Tally the lines below that contain the string "Total" and give only the number.
--- START Record excerpts ---
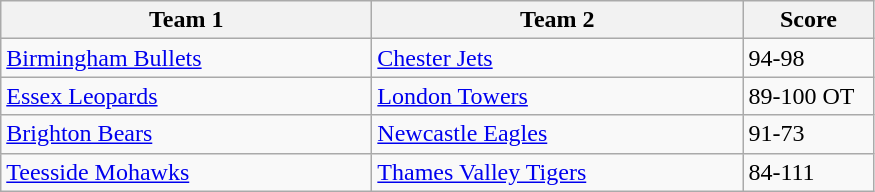
Brighton Bears [186, 134]
Chester Jets [558, 58]
London Towers [558, 96]
Score [808, 20]
Teesside Mohawks [186, 172]
Team 2 [558, 20]
Team 1 [186, 20]
84-111 [808, 172]
Thames Valley Tigers [558, 172]
94-98 [808, 58]
Newcastle Eagles [558, 134]
91-73 [808, 134]
89-100 OT [808, 96]
Birmingham Bullets [186, 58]
Essex Leopards [186, 96]
Detect which cell encompasses the target text, then output its (x, y) center coordinate. 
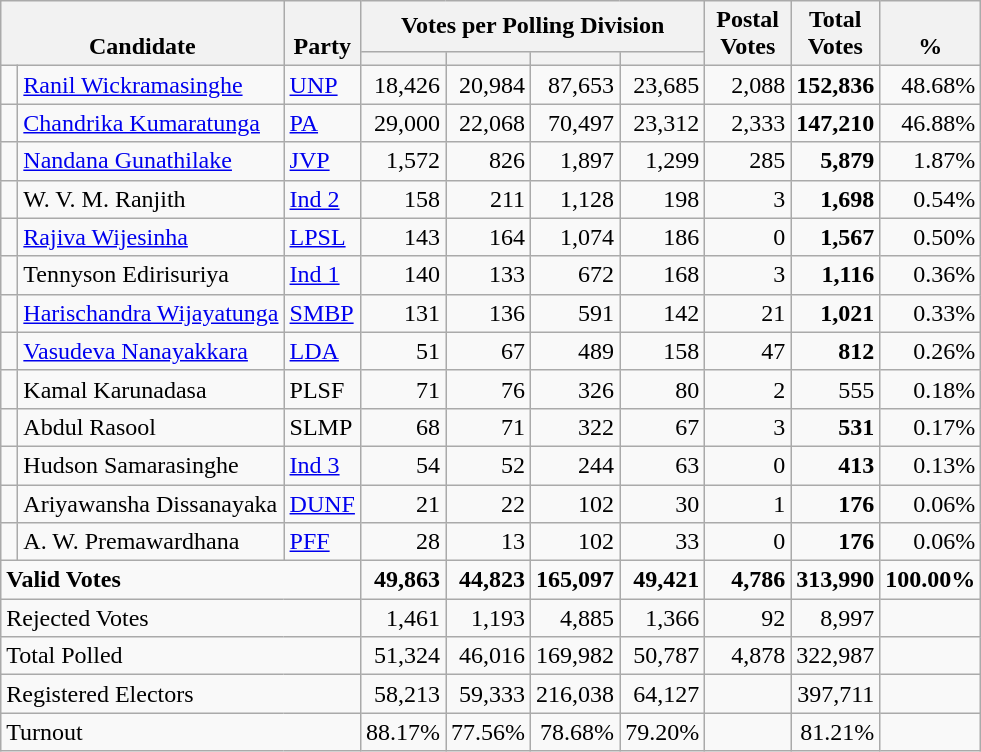
Candidate (142, 34)
313,990 (836, 580)
672 (576, 275)
63 (662, 465)
Chandrika Kumaratunga (151, 123)
PostalVotes (748, 34)
50,787 (662, 656)
80 (662, 389)
28 (402, 542)
PLSF (322, 389)
Valid Votes (181, 580)
413 (836, 465)
136 (488, 313)
22 (488, 503)
1,897 (576, 161)
48.68% (930, 85)
1,461 (402, 618)
0.50% (930, 237)
0.18% (930, 389)
0.36% (930, 275)
W. V. M. Ranjith (151, 199)
131 (402, 313)
4,878 (748, 656)
4,885 (576, 618)
1,572 (402, 161)
88.17% (402, 732)
0.54% (930, 199)
Harischandra Wijayatunga (151, 313)
SLMP (322, 427)
322 (576, 427)
1,567 (836, 237)
216,038 (576, 694)
49,421 (662, 580)
Turnout (181, 732)
46.88% (930, 123)
76 (488, 389)
168 (662, 275)
SMBP (322, 313)
PA (322, 123)
326 (576, 389)
1 (748, 503)
Votes per Polling Division (532, 26)
23,685 (662, 85)
8,997 (836, 618)
147,210 (836, 123)
29,000 (402, 123)
Kamal Karunadasa (151, 389)
79.20% (662, 732)
58,213 (402, 694)
0.13% (930, 465)
Total Votes (836, 34)
0.17% (930, 427)
244 (576, 465)
92 (748, 618)
164 (488, 237)
1,366 (662, 618)
1.87% (930, 161)
100.00% (930, 580)
LDA (322, 351)
47 (748, 351)
531 (836, 427)
2,088 (748, 85)
Hudson Samarasinghe (151, 465)
Ind 2 (322, 199)
49,863 (402, 580)
46,016 (488, 656)
Party (322, 34)
Ind 1 (322, 275)
22,068 (488, 123)
87,653 (576, 85)
0.33% (930, 313)
DUNF (322, 503)
UNP (322, 85)
51 (402, 351)
77.56% (488, 732)
1,074 (576, 237)
54 (402, 465)
LPSL (322, 237)
13 (488, 542)
Total Polled (181, 656)
Abdul Rasool (151, 427)
1,128 (576, 199)
68 (402, 427)
18,426 (402, 85)
44,823 (488, 580)
186 (662, 237)
JVP (322, 161)
81.21% (836, 732)
20,984 (488, 85)
489 (576, 351)
1,698 (836, 199)
1,021 (836, 313)
52 (488, 465)
Ariyawansha Dissanayaka (151, 503)
555 (836, 389)
A. W. Premawardhana (151, 542)
30 (662, 503)
165,097 (576, 580)
4,786 (748, 580)
5,879 (836, 161)
Rajiva Wijesinha (151, 237)
Nandana Gunathilake (151, 161)
64,127 (662, 694)
Registered Electors (181, 694)
169,982 (576, 656)
133 (488, 275)
51,324 (402, 656)
59,333 (488, 694)
Vasudeva Nanayakkara (151, 351)
142 (662, 313)
Ind 3 (322, 465)
198 (662, 199)
Ranil Wickramasinghe (151, 85)
591 (576, 313)
PFF (322, 542)
70,497 (576, 123)
78.68% (576, 732)
2 (748, 389)
812 (836, 351)
Tennyson Edirisuriya (151, 275)
285 (748, 161)
322,987 (836, 656)
33 (662, 542)
826 (488, 161)
1,299 (662, 161)
143 (402, 237)
1,193 (488, 618)
211 (488, 199)
2,333 (748, 123)
Rejected Votes (181, 618)
0.26% (930, 351)
1,116 (836, 275)
23,312 (662, 123)
152,836 (836, 85)
140 (402, 275)
% (930, 34)
397,711 (836, 694)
--- END Record excerpts ---
> _Complete response_: 2